# Problem to work on
Update the data below by changing each "identity card" to "ID card" and keeping everything else the same. Leave the pictures out of your version.

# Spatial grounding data
* * * *

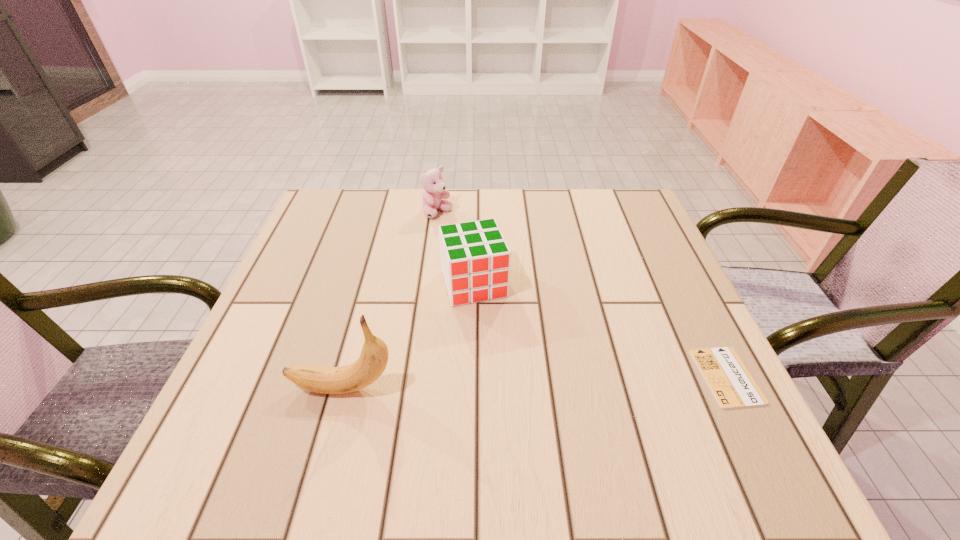
At what (x,y) coordinates should I click in order to perform the action: click on vacant space on the desktop that is between the tallest object and the identity card and is positioned at the face of the teddy bear. Please return your answer as a coordinate pair (x, y). This screenshot has width=960, height=540. Looking at the image, I should click on (544, 382).

You are a GUI agent. You are given a task and a screenshot of the screen. Output one action in this format:
    pyautogui.click(x=<x>, y=<y>)
    Task: Click on the vacant space on the desktop that is between the banana and the identity card and is positioned on the red face of the cube
    The image size is (960, 540).
    Given the screenshot: What is the action you would take?
    pyautogui.click(x=508, y=383)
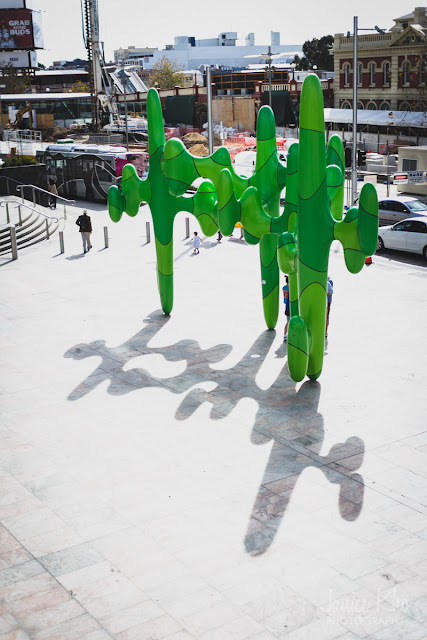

* * * *

# Result
At what (x,y) coordinates should I click in order to perform the action: click on vacant space on the desktop that is between the tallest object and the ID card and is positioned at the face of the teddy bear. Please return your answer as a coordinate pair (x, y). This screenshot has width=960, height=540. Looking at the image, I should click on (544, 382).

You are a GUI agent. You are given a task and a screenshot of the screen. Output one action in this format:
    pyautogui.click(x=<x>, y=<y>)
    Task: Click on the vacant space on the desktop that is between the banana and the ID card and is positioned on the red face of the cube
    The image size is (960, 540).
    Given the screenshot: What is the action you would take?
    pyautogui.click(x=508, y=383)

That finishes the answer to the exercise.